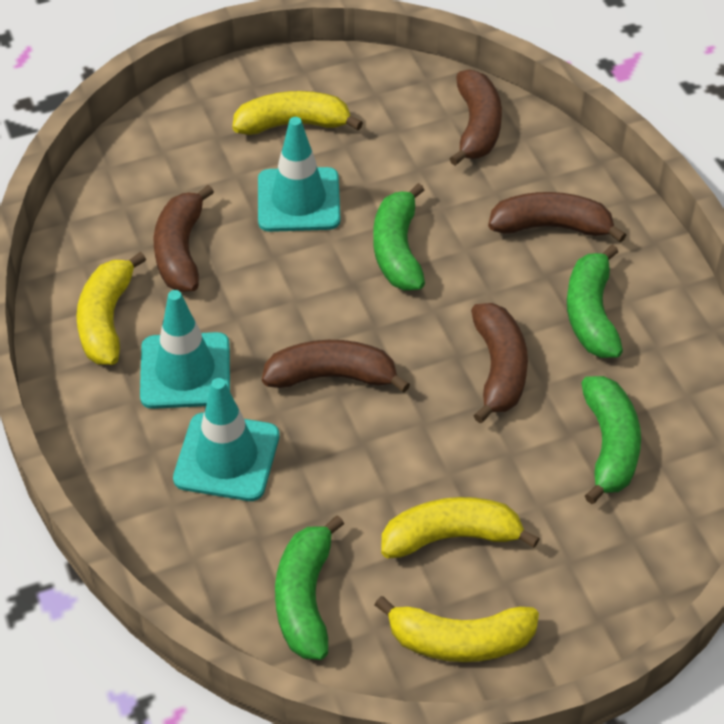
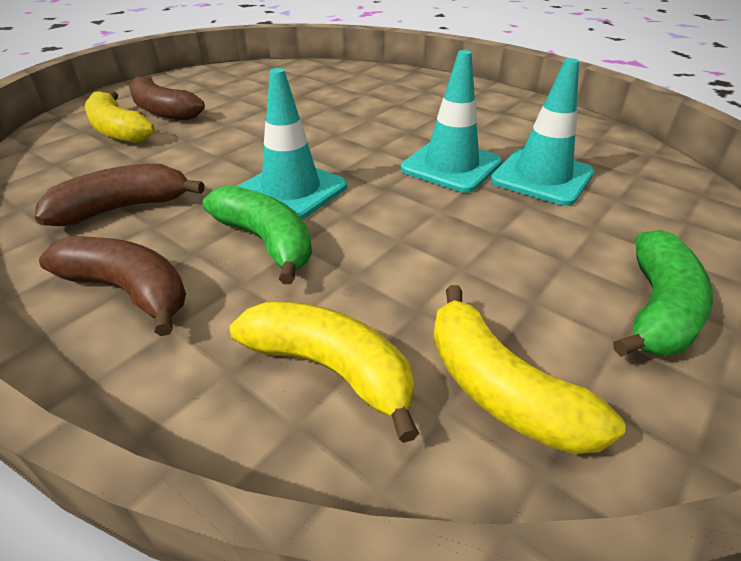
brown banana: 5 -> 3
green banana: 4 -> 2
yellow banana: 4 -> 3

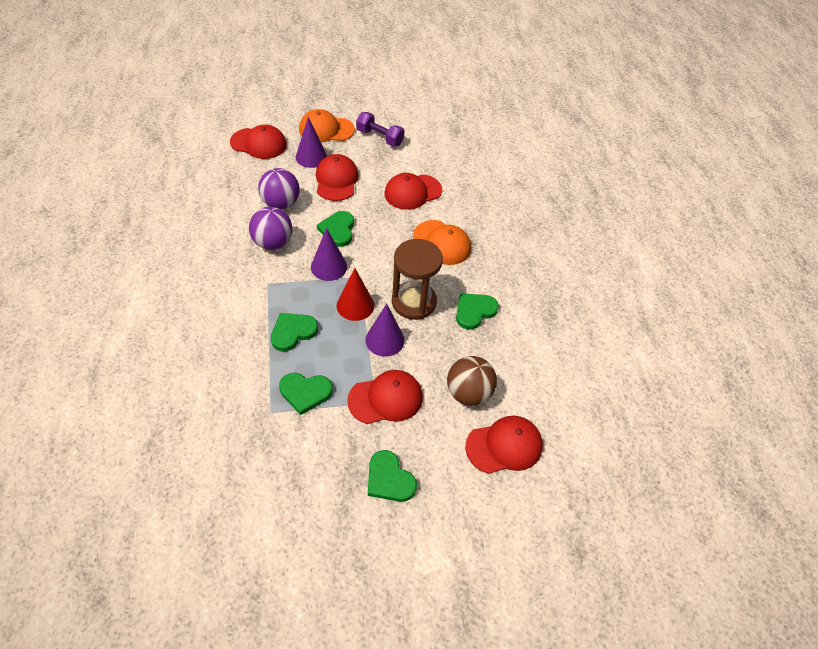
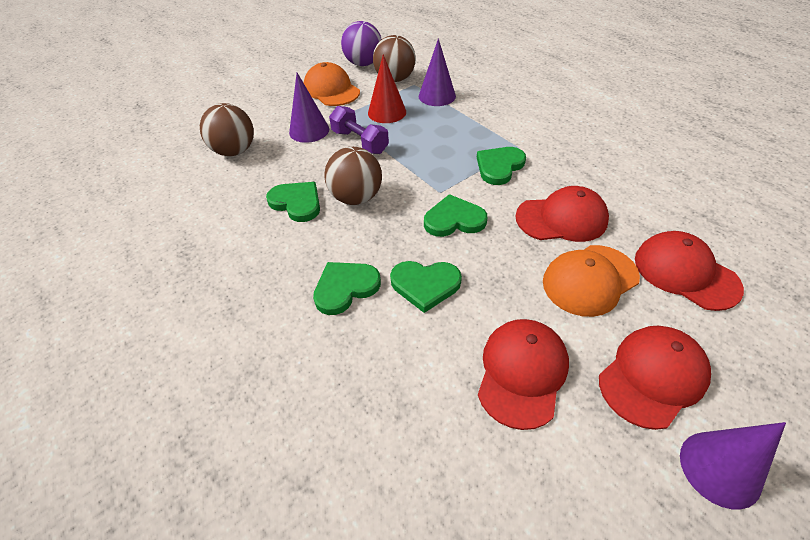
brown ball: 1 -> 3
brown hourglass: 1 -> 0
purple ball: 2 -> 1
red cap: 5 -> 4

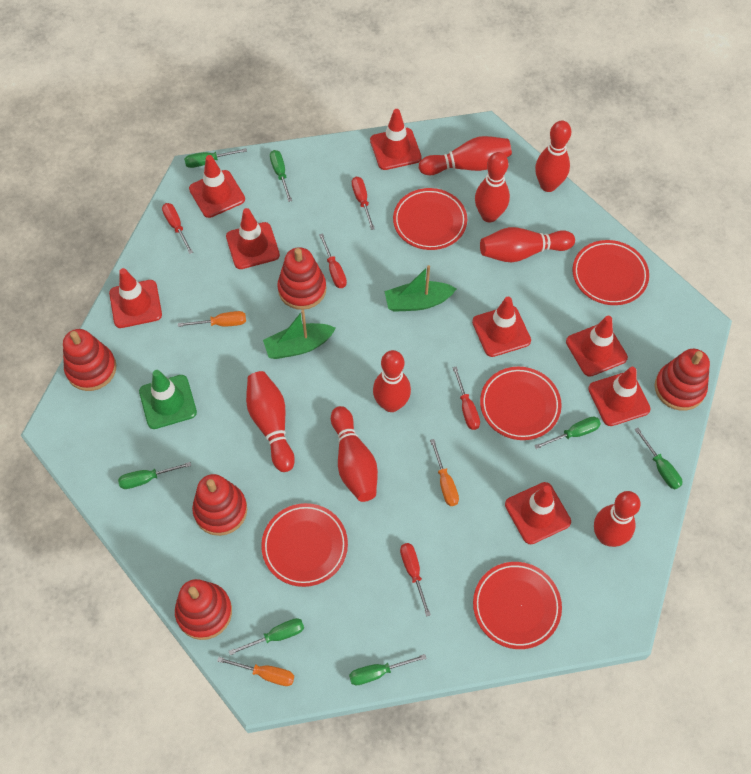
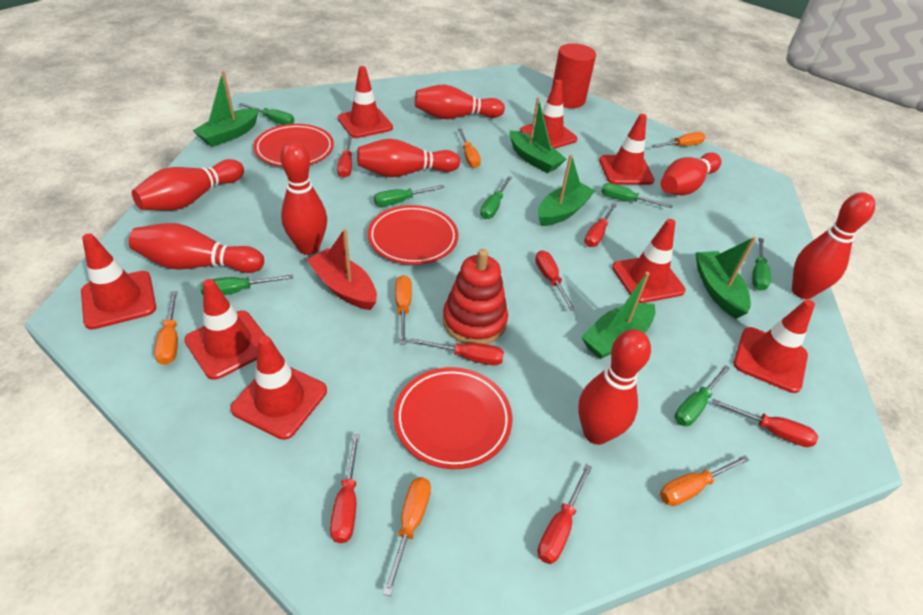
green boat: 2 -> 5
green traffic cone: 1 -> 0
orange screwdriver: 3 -> 6
red boat: 0 -> 1
red cylinder: 0 -> 1
red plate: 5 -> 3
red screwdriver: 5 -> 7
red stacking toy: 5 -> 1

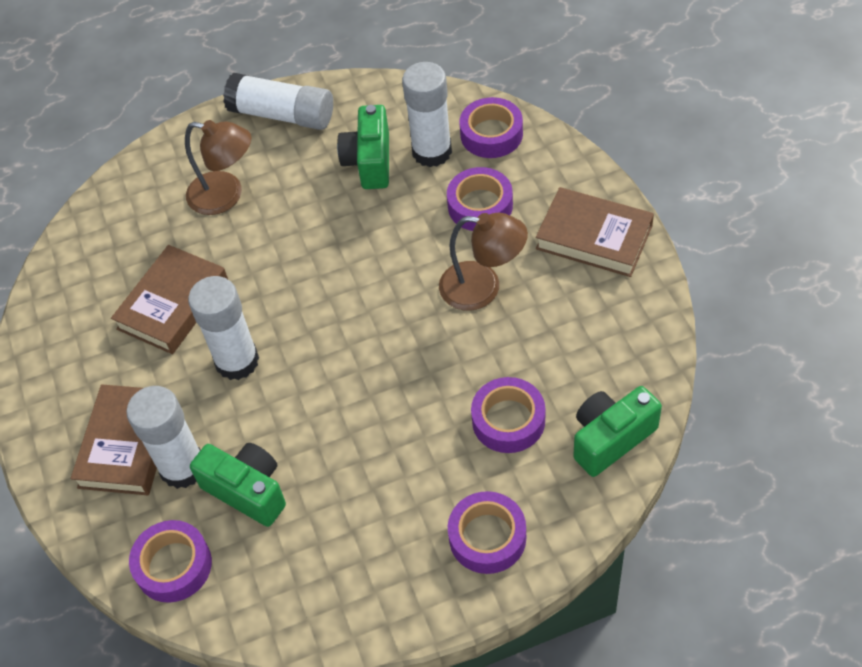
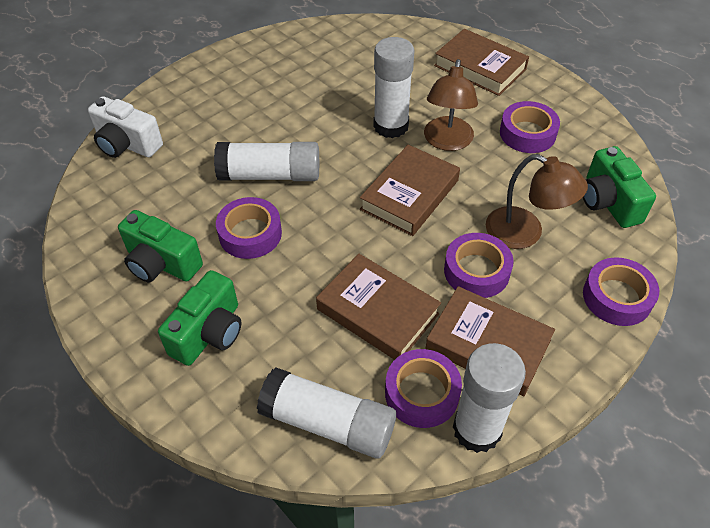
brown book: 3 -> 4
white camera: 0 -> 1

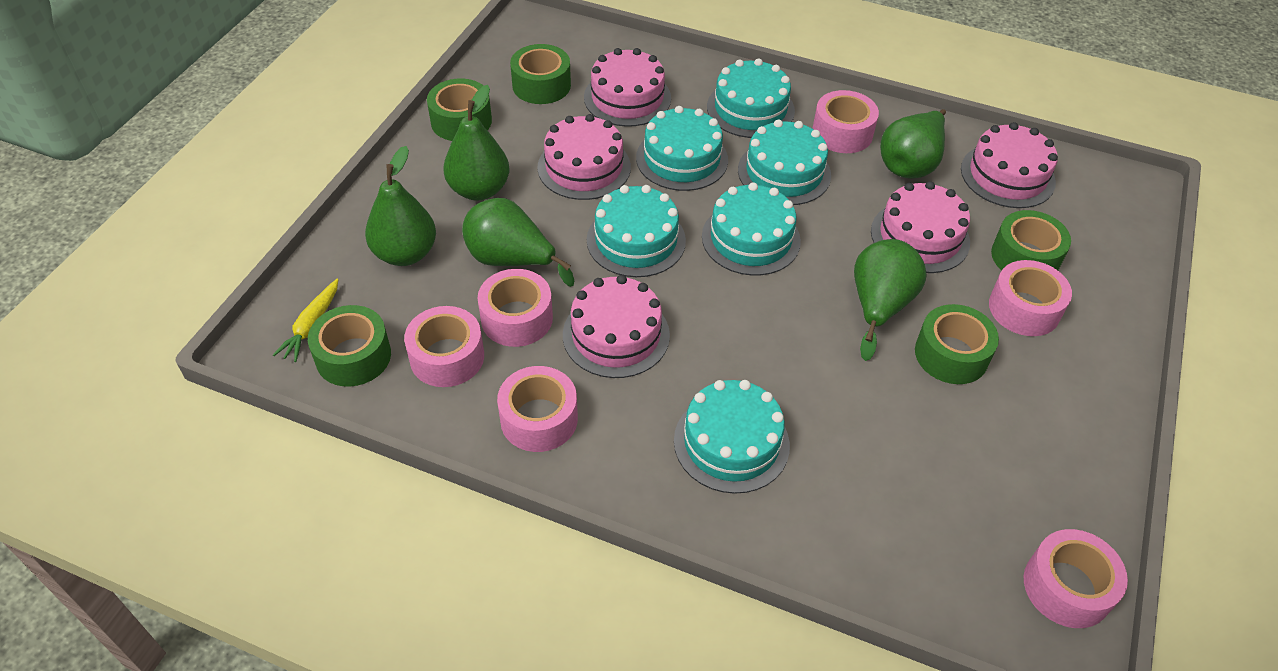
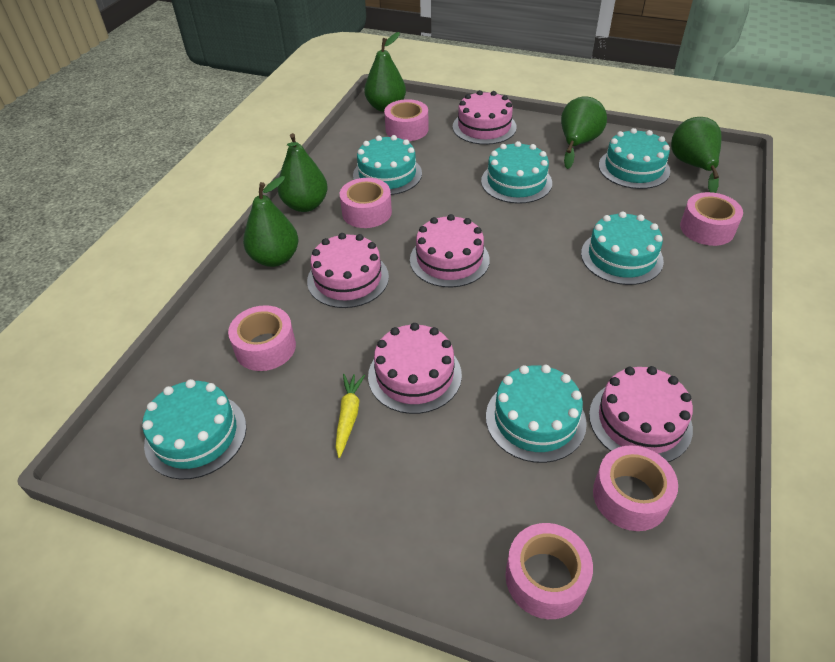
green tape: 5 -> 0

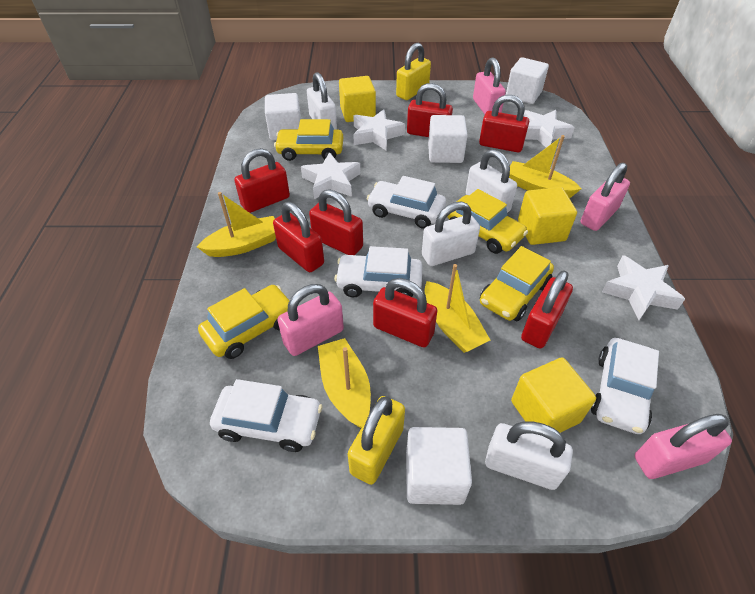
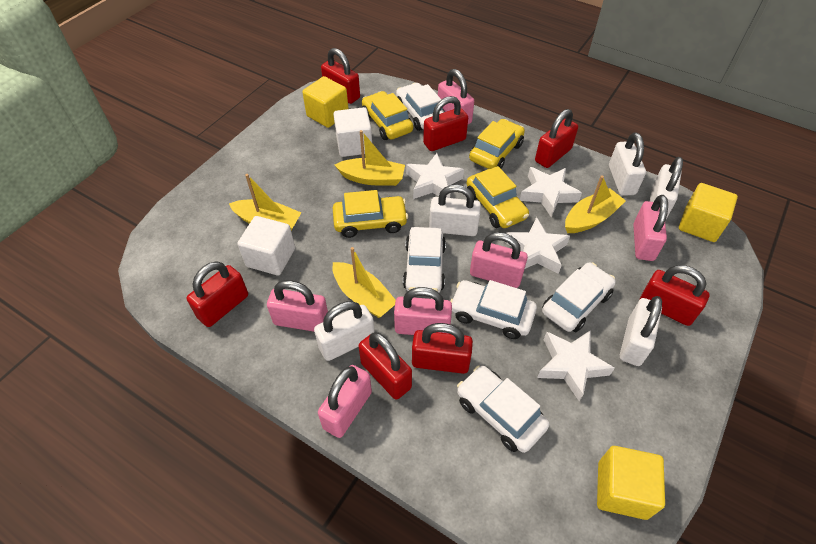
pink padlock: 4 -> 6
white car: 4 -> 5
white cube: 4 -> 2
white padlock: 4 -> 5
yellow padlock: 2 -> 0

Problem details: Nothing but the lines from the one with "pink padlock: 4 -> 6" through the last line of the records above should be retyped, and those word for word.

Answer to this exercise:
pink padlock: 4 -> 6
white car: 4 -> 5
white cube: 4 -> 2
white padlock: 4 -> 5
yellow padlock: 2 -> 0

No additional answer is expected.